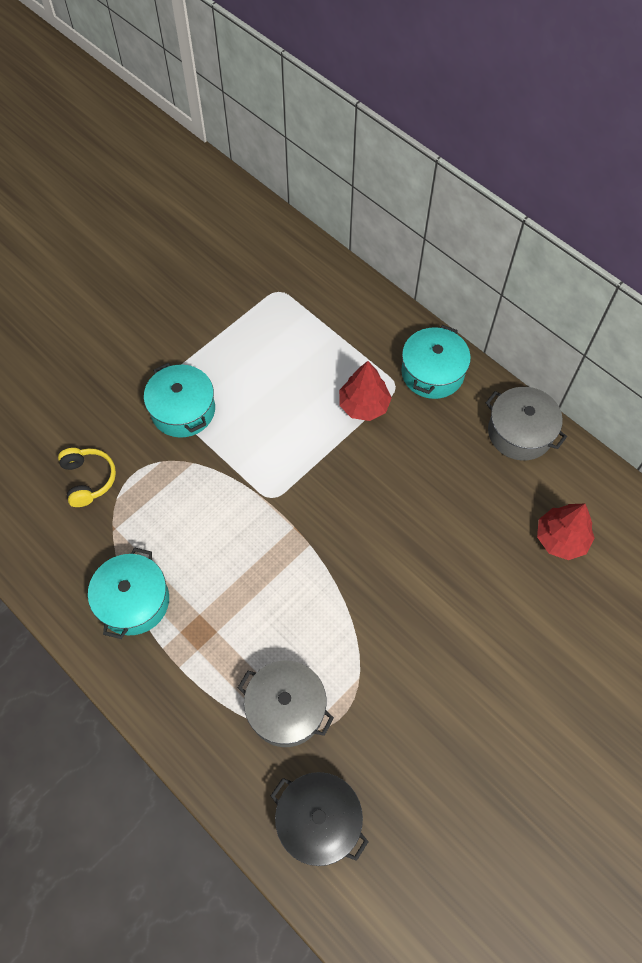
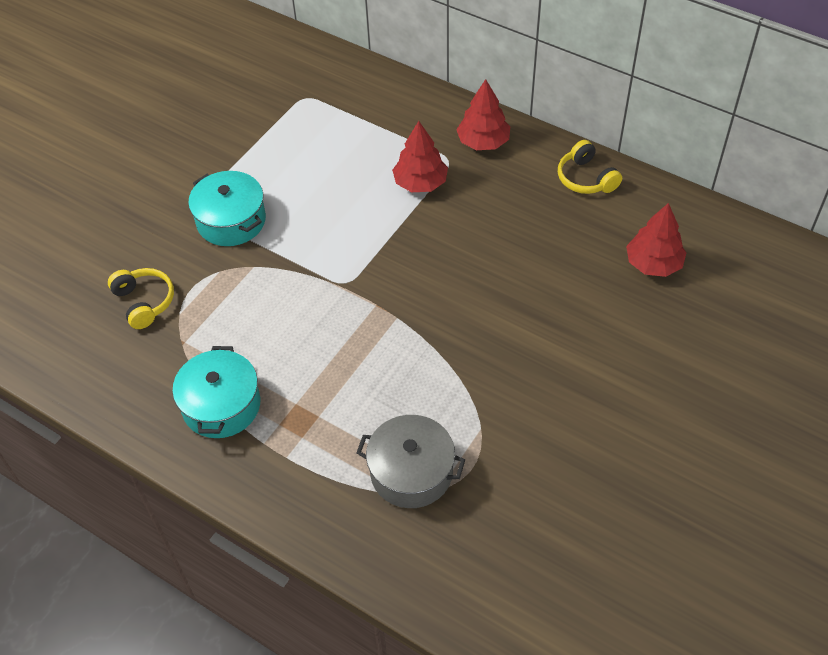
camera: 10 degrees left, 10 degrees down
(319, 821) = (473, 570): black pot -> none
(432, 373) = (483, 142): turquoise pot -> red tree
(520, 432) = (586, 178): grey pot -> yellow headphones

■ **Activity**: The line that contains "(319, 821) = (473, 570): black pot -> none", the final line of the listing, and every line between them are to be retyped exactly; nothing else.

■ **Exercise answer**:
(319, 821) = (473, 570): black pot -> none
(432, 373) = (483, 142): turquoise pot -> red tree
(520, 432) = (586, 178): grey pot -> yellow headphones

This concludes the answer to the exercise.